TASK ITEM — Please tally the lines in the data below that include the string "Harbor", and reply with only the total.

SOURCE RECORDS —
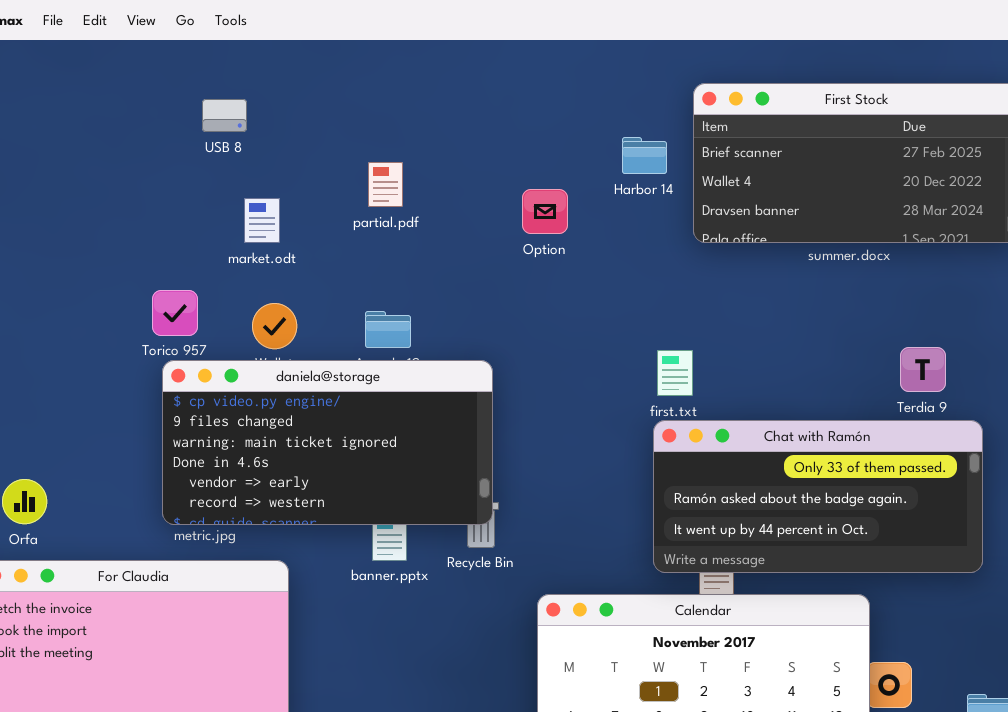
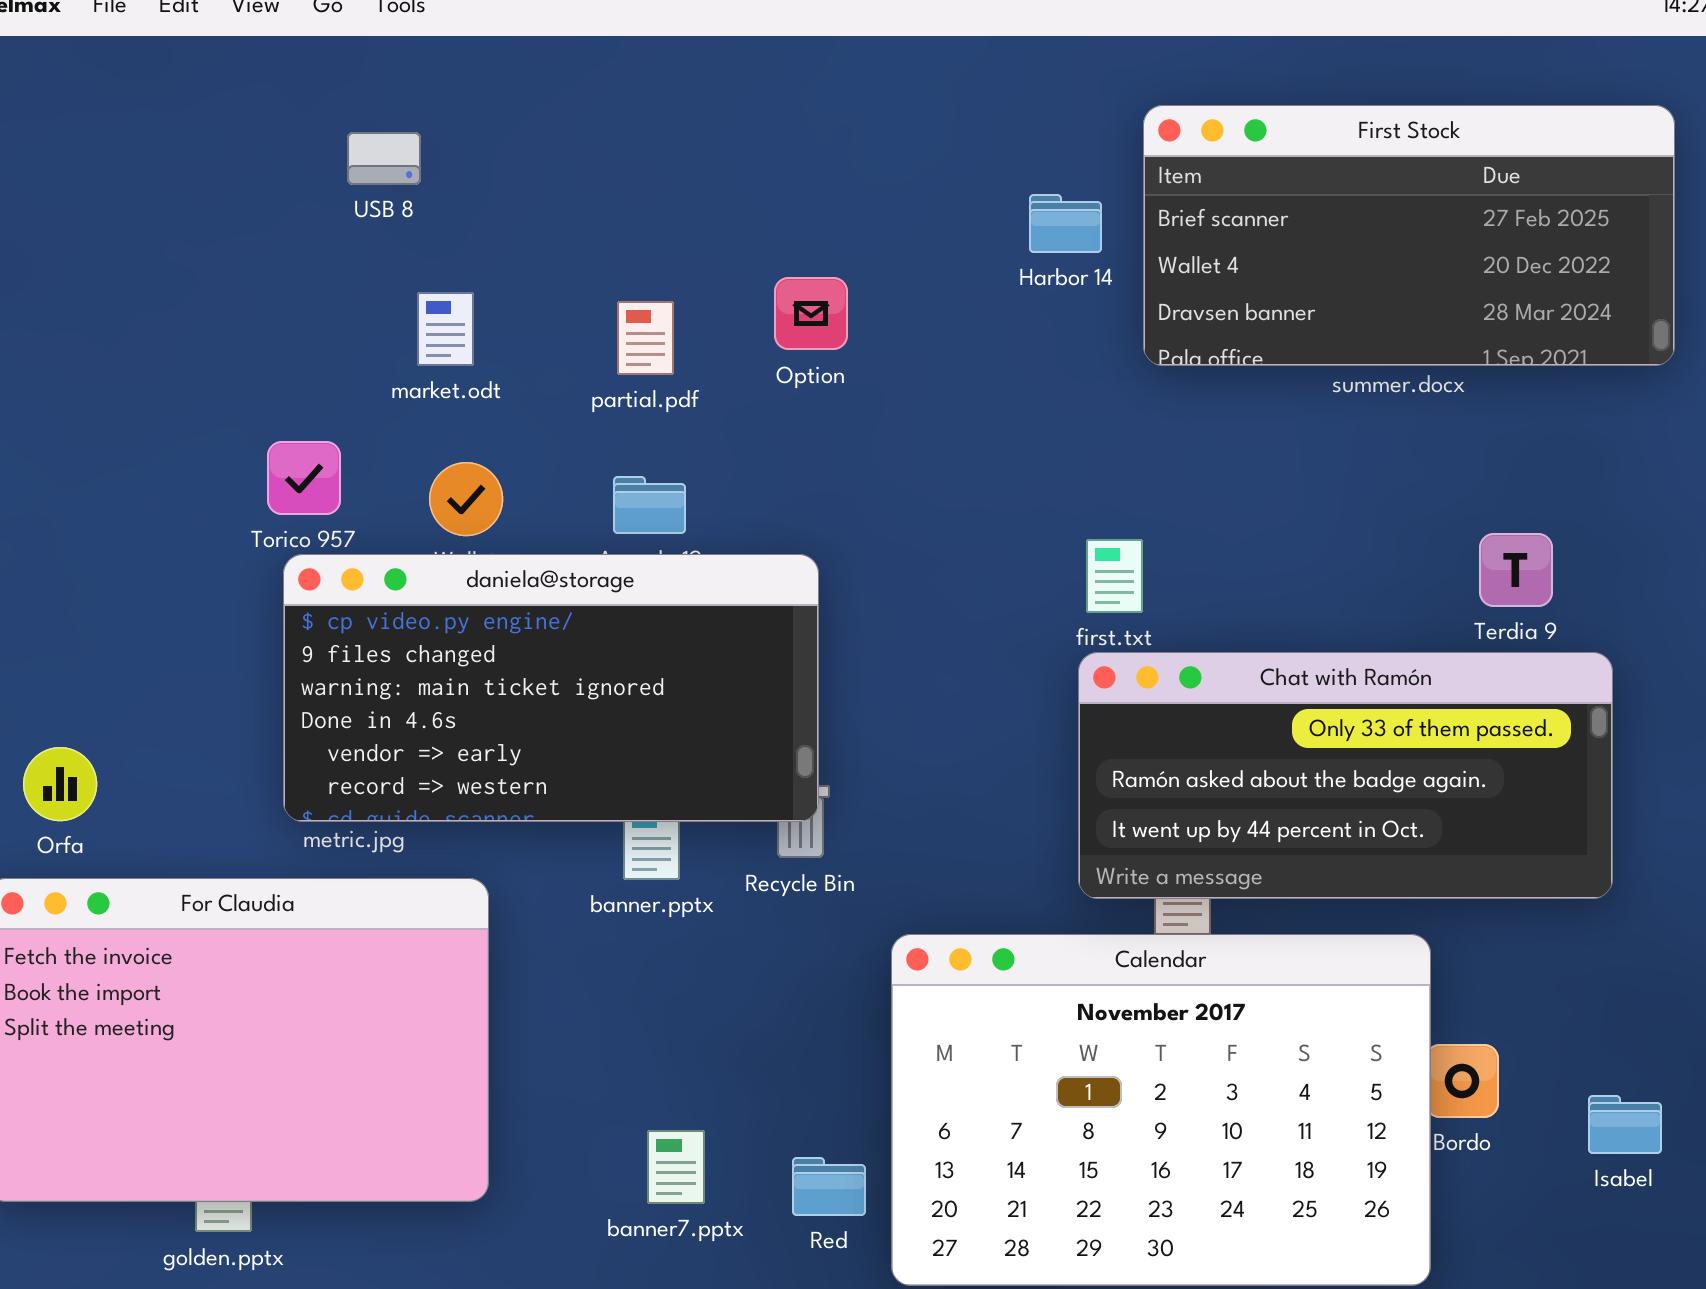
partial.pdf: [368,162,403,207] -> [617,301,674,375], moved
Option: [522,189,568,234] -> [774,277,848,350], moved

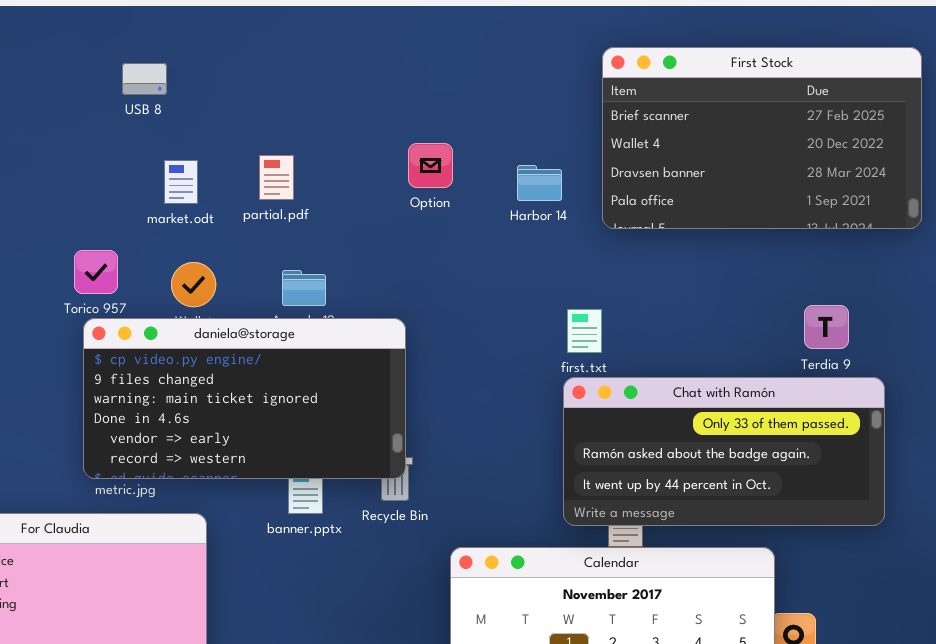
First Stock: [1143,105,1675,366] -> [602,47,922,229], resized
Harbor 14: [1029,194,1102,253] -> [517,165,562,201], moved
Option: [774,277,848,350] -> [408,143,453,188], moved
partial.pdf: [617,301,674,375] -> [259,155,294,200], moved

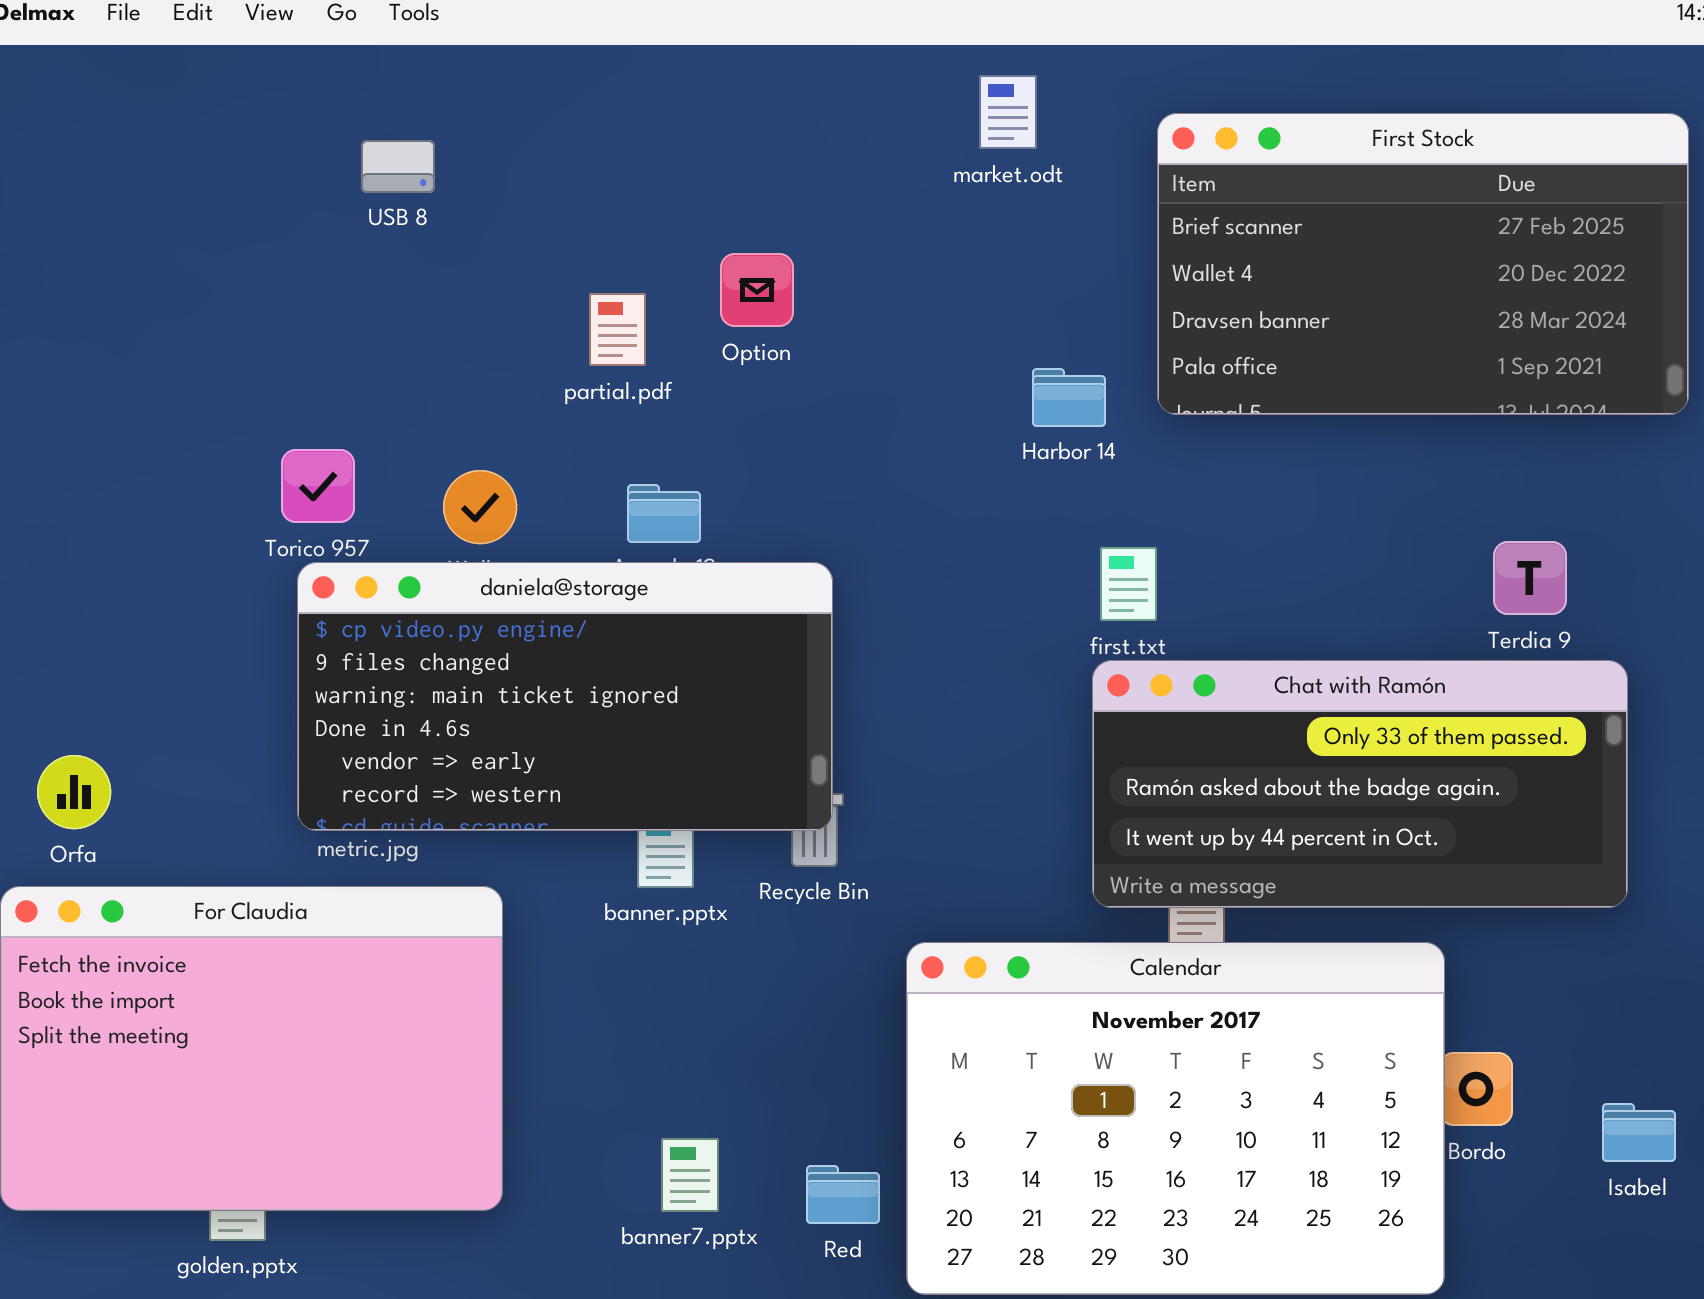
Option: [408,143,453,188] -> [720,253,794,327], moved
market.odt: [164,160,198,204] -> [979,75,1037,149], moved
Harbor 14: [517,165,562,201] -> [1032,368,1106,427], moved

ANSWER TO THIS PROBLEM — 2